--- MATERIAL FOR THIS EXERCISE Enclosed Below ---

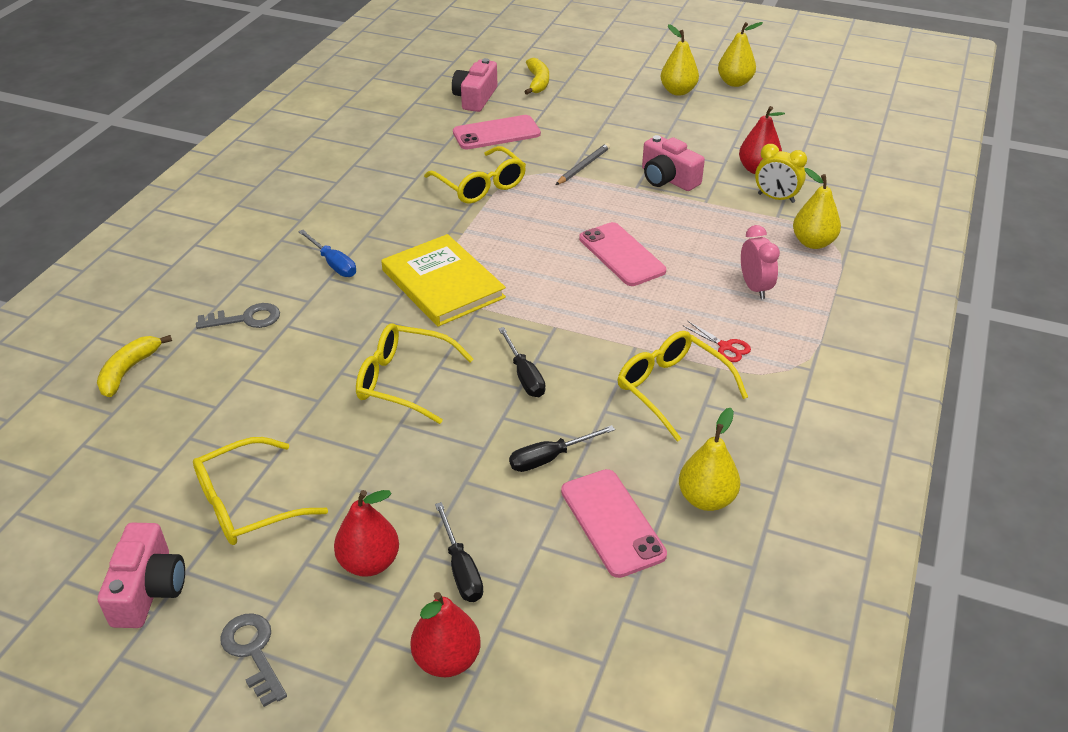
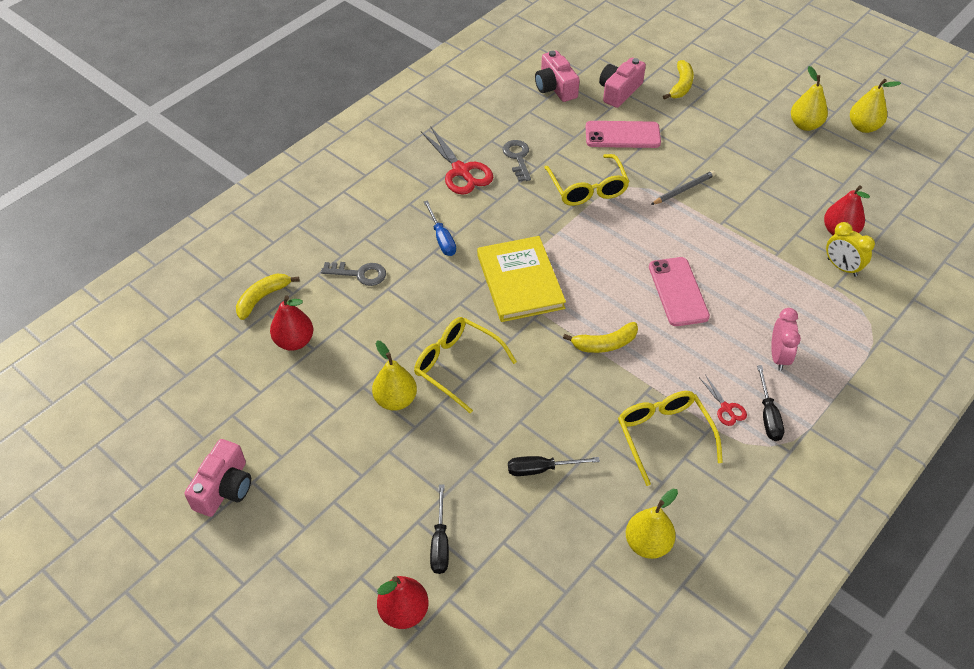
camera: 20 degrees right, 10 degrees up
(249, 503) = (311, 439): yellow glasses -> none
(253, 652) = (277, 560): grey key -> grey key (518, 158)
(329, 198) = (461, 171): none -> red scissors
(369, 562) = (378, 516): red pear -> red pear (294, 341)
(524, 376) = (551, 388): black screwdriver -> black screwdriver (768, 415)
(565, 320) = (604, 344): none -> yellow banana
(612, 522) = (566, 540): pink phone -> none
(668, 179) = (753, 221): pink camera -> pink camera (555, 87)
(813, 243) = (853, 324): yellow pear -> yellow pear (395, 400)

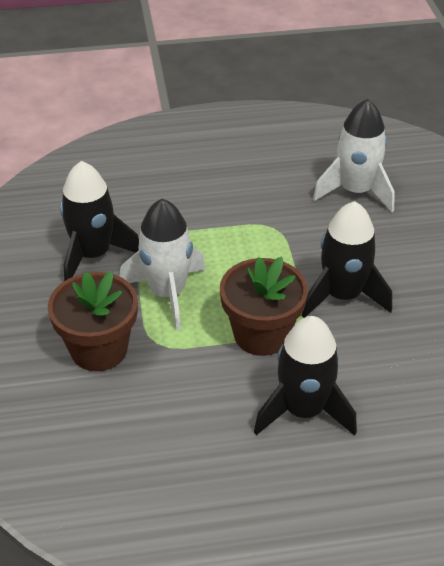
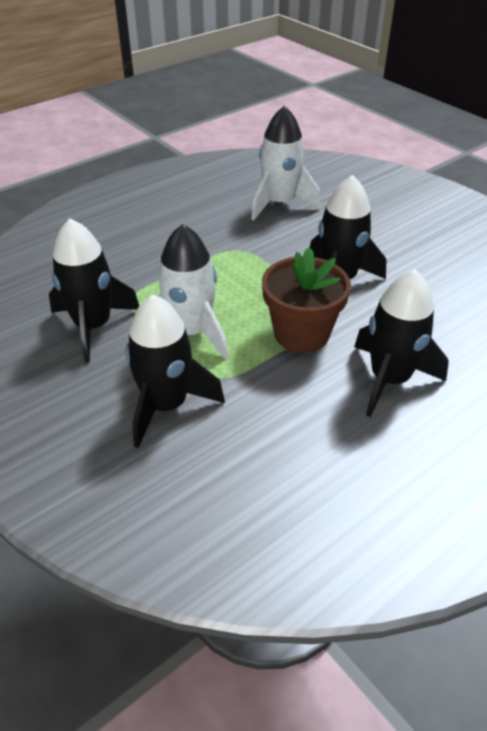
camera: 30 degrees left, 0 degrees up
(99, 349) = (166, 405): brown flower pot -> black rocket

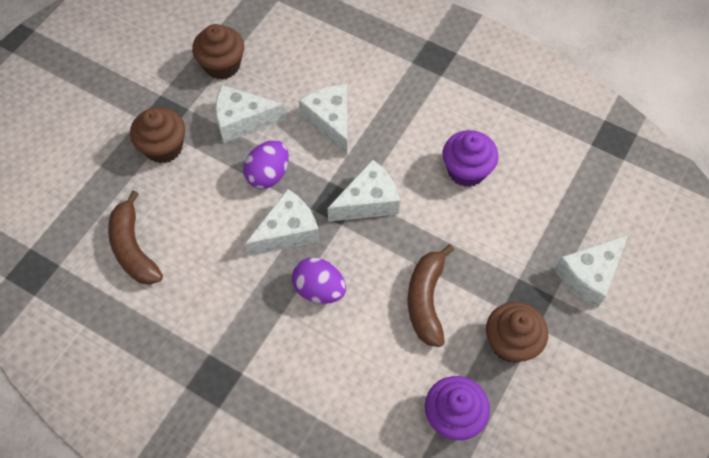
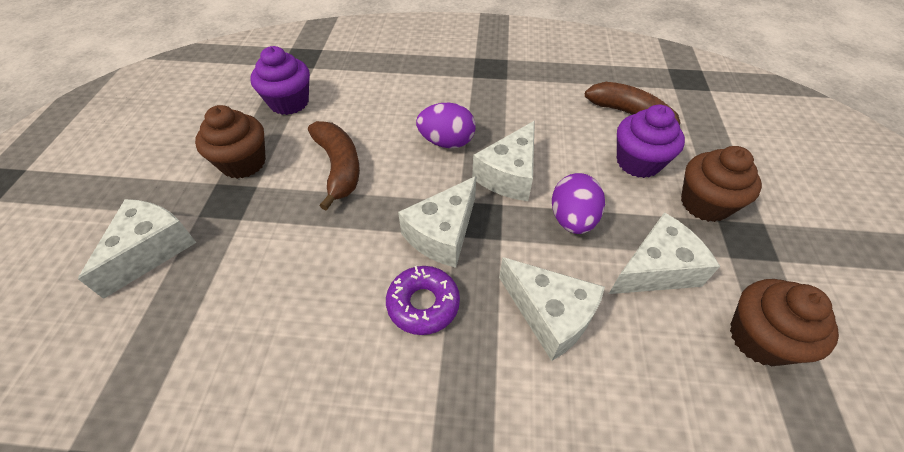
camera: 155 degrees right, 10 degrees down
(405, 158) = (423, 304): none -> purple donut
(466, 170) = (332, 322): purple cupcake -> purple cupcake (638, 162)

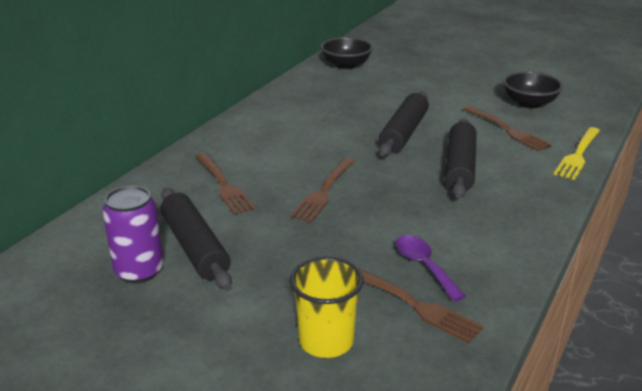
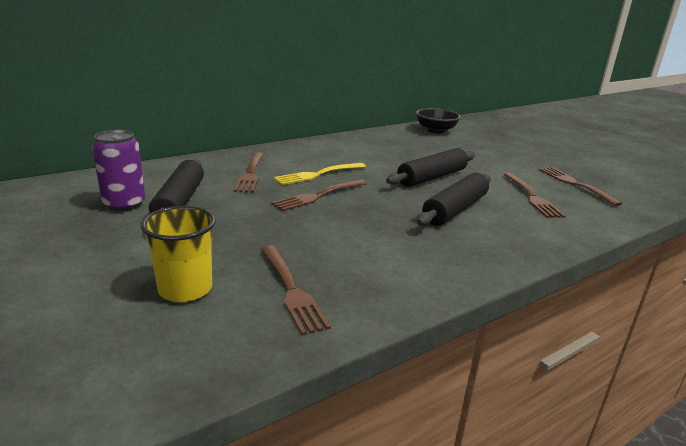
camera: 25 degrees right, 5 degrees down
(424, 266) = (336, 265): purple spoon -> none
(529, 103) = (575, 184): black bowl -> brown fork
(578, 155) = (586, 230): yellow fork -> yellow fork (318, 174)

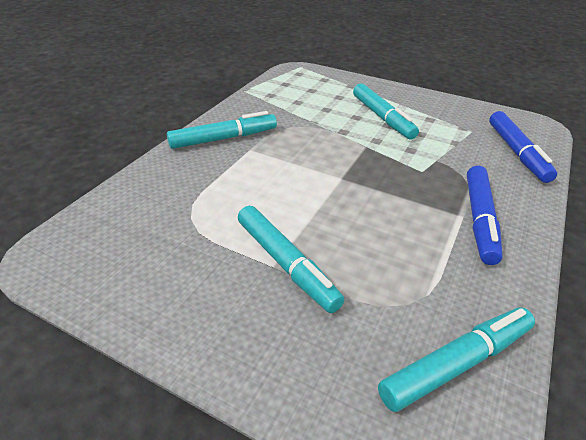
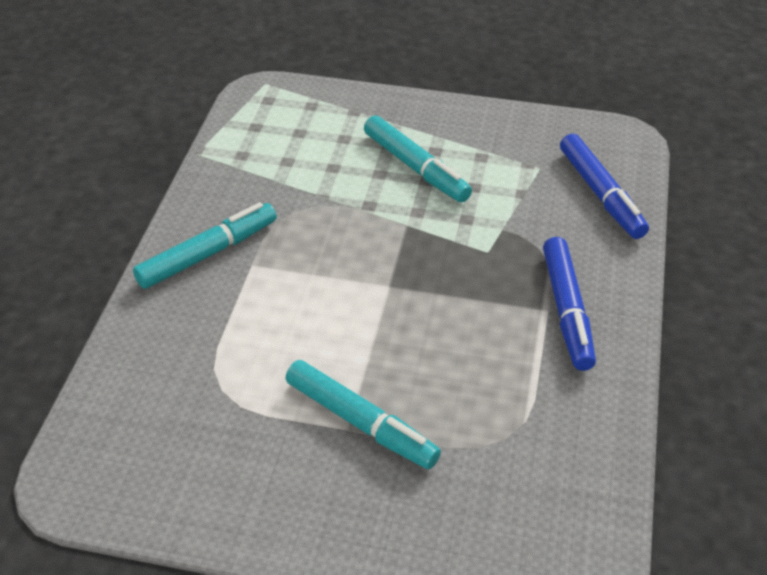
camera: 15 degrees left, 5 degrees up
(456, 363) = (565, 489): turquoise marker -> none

--- End of Enclosed MATERIAL FOR THIS EXERCISE ---
--- MATERIAL FOR THIS EXERCISE Enclosed Below ---

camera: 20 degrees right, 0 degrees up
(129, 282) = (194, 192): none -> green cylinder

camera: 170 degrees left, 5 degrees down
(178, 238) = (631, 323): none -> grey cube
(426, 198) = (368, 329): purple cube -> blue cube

--- End of Enclosed MATERIAL FOR THIS EXERCISE ---
--- MATERIAL FOR THIS EXERCISE Enclosed Below ---

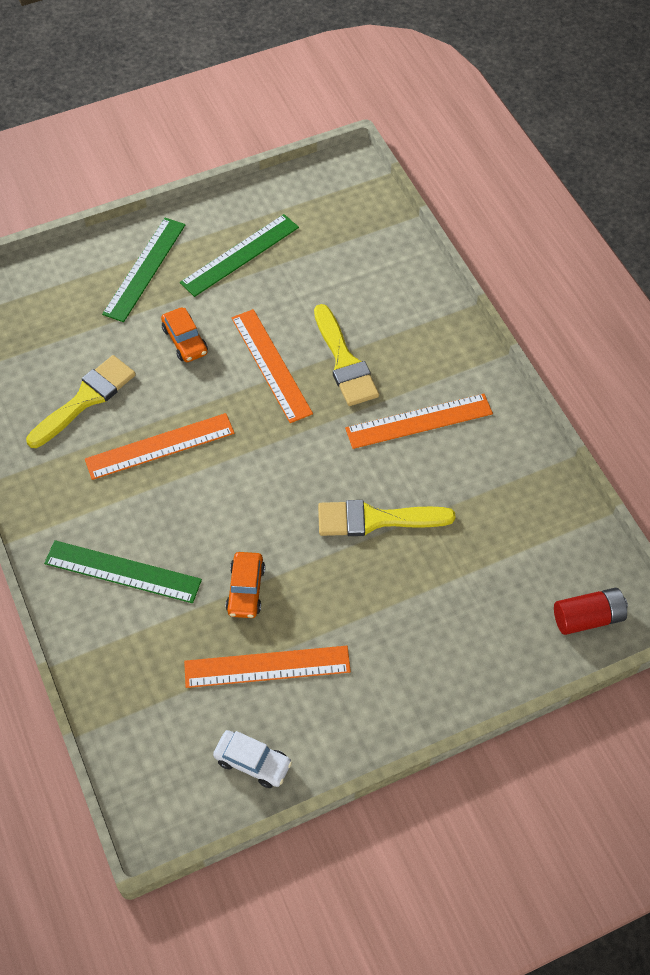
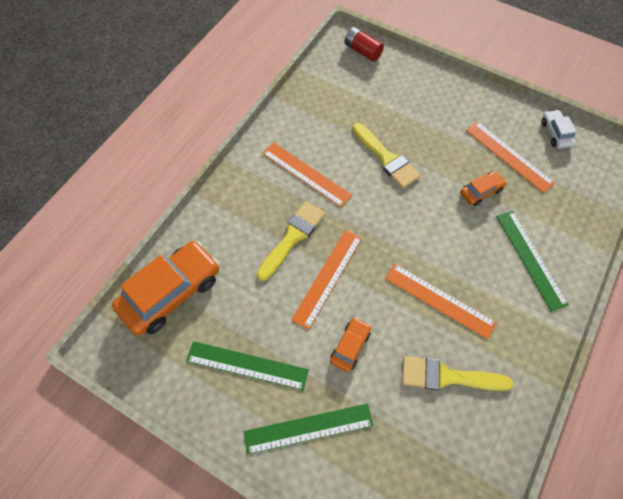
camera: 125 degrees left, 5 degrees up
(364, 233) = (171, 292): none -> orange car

--- End of Enclosed MATERIAL FOR THIS EXERCISE ---

Looking at the data above, report how many of its lines include the word "left". The number alone is the answer.

4